Before and after images
[Start of Attachment]

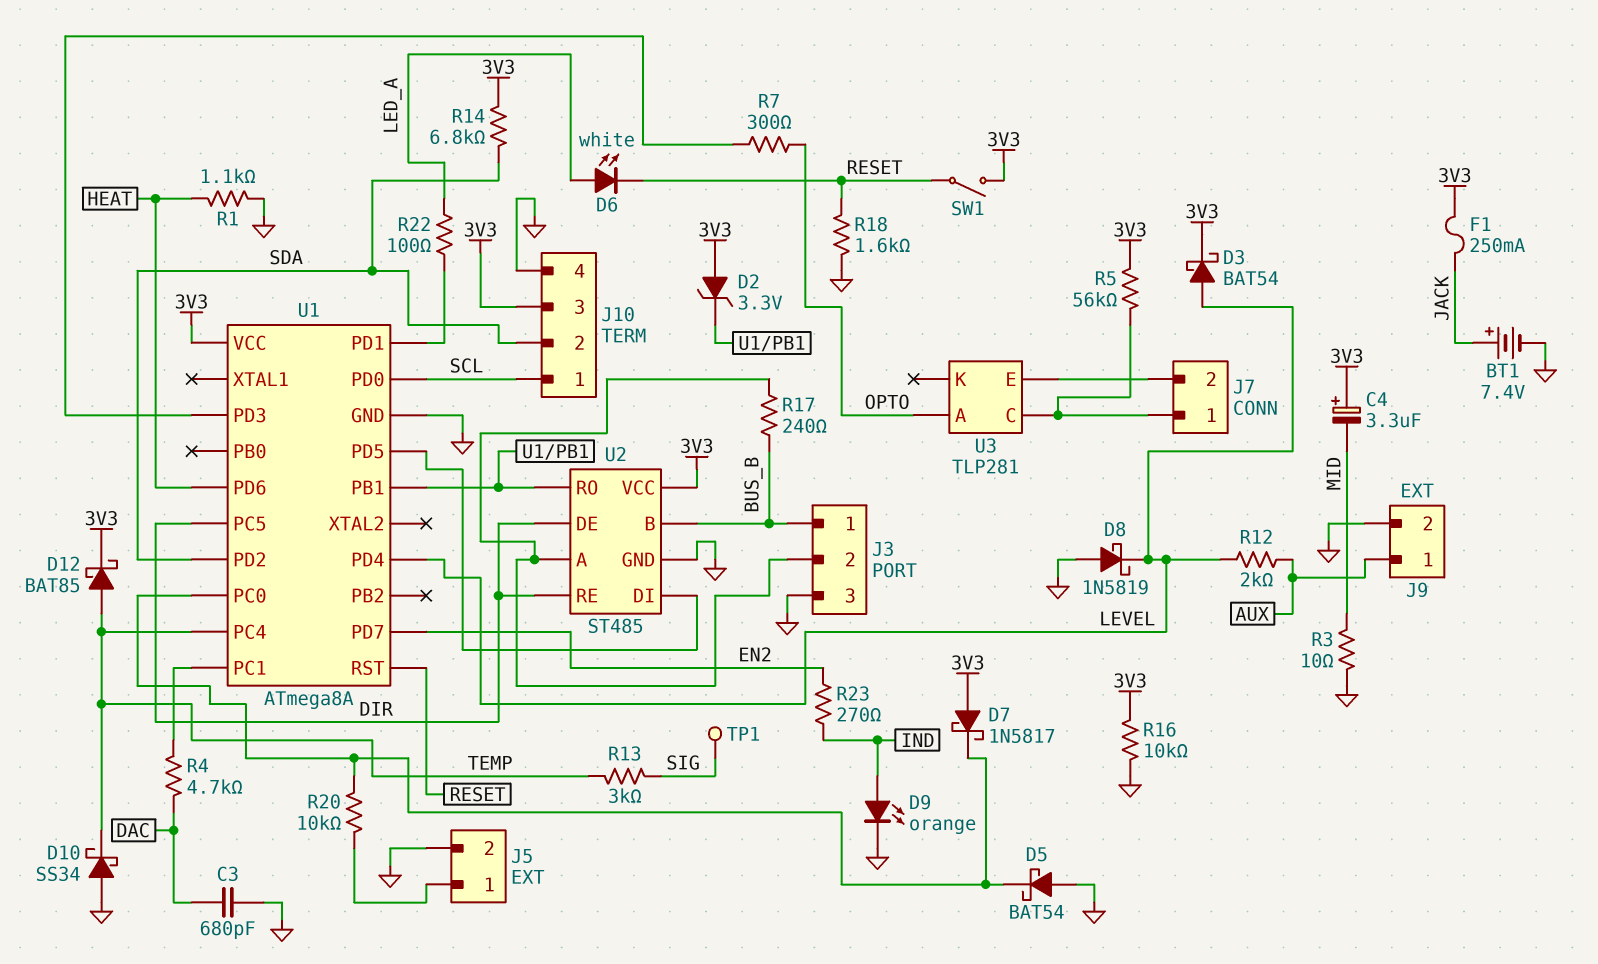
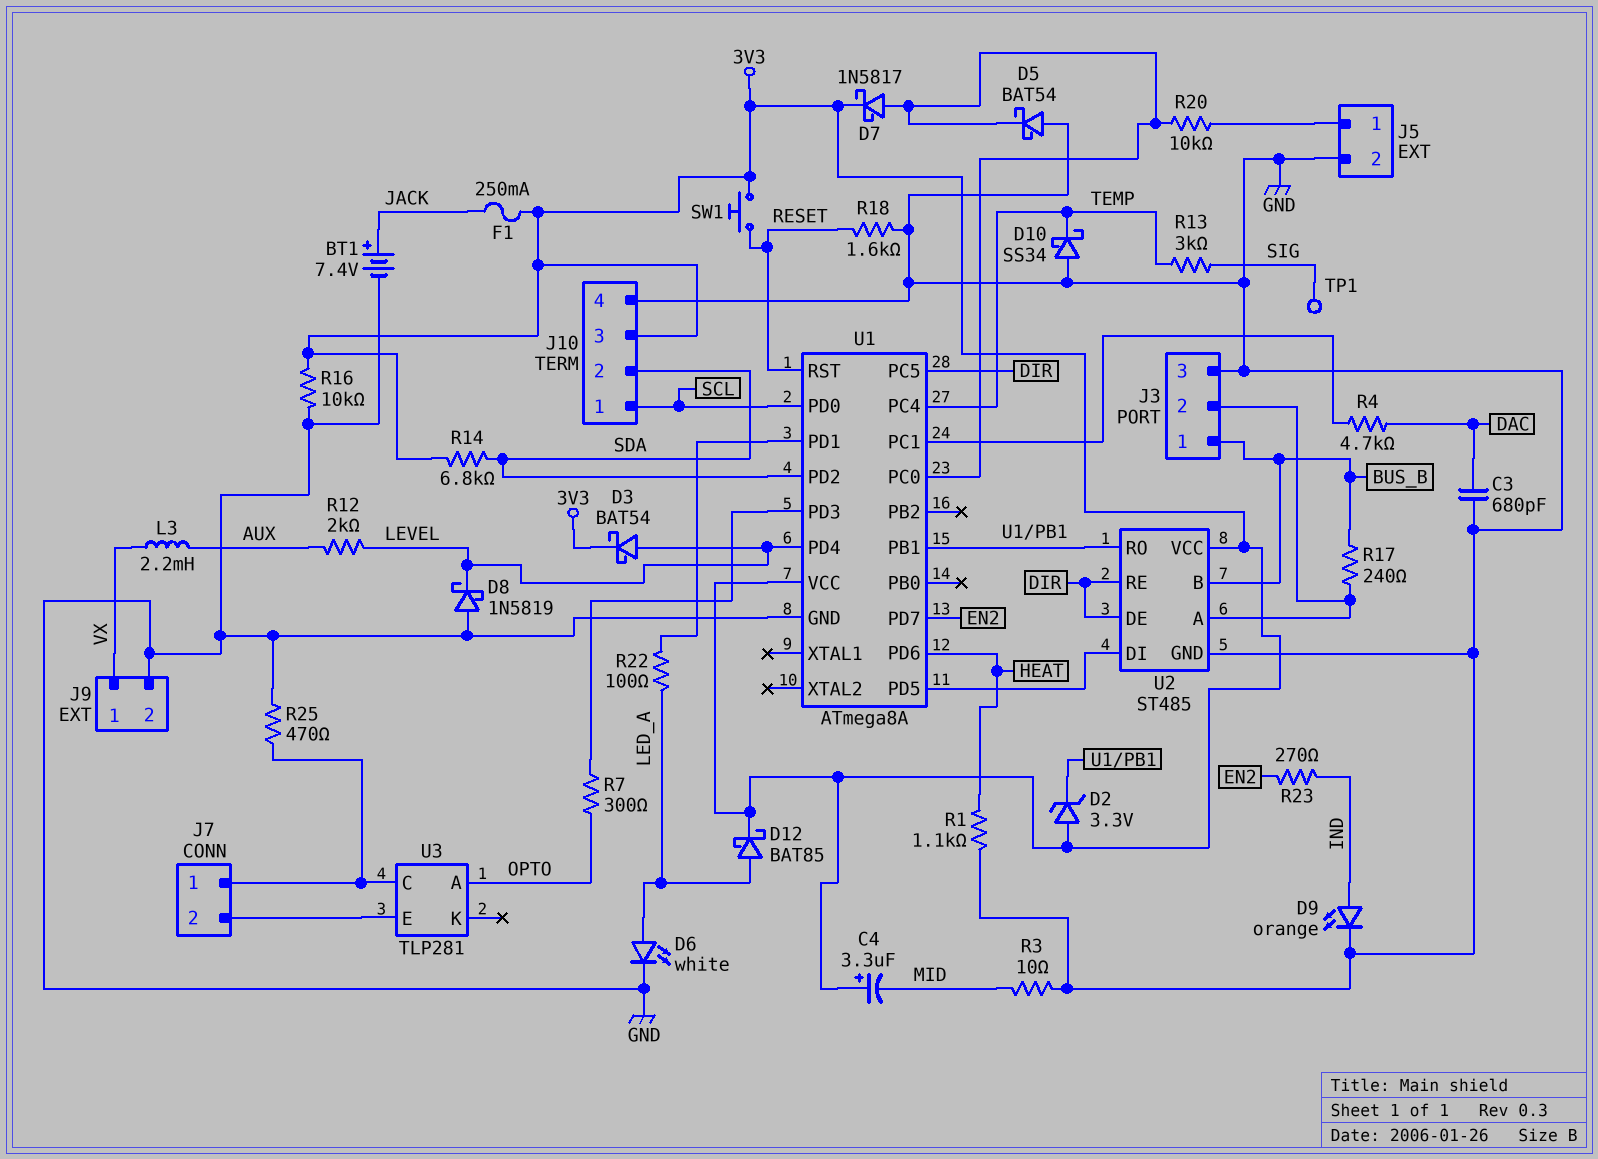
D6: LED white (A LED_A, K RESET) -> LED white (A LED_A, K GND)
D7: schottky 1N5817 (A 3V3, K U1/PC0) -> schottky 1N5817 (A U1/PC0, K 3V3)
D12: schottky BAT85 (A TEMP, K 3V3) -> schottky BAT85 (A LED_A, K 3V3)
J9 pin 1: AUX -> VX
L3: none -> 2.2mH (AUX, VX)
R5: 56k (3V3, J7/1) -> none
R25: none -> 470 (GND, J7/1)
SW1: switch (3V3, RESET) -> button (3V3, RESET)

[End of Attachment]

TASK INSTRUCTIONS:
When a line above contains the string "schottky", copy that line.

TASK ANSWER:
D7: schottky 1N5817 (A 3V3, K U1/PC0) -> schottky 1N5817 (A U1/PC0, K 3V3)
D12: schottky BAT85 (A TEMP, K 3V3) -> schottky BAT85 (A LED_A, K 3V3)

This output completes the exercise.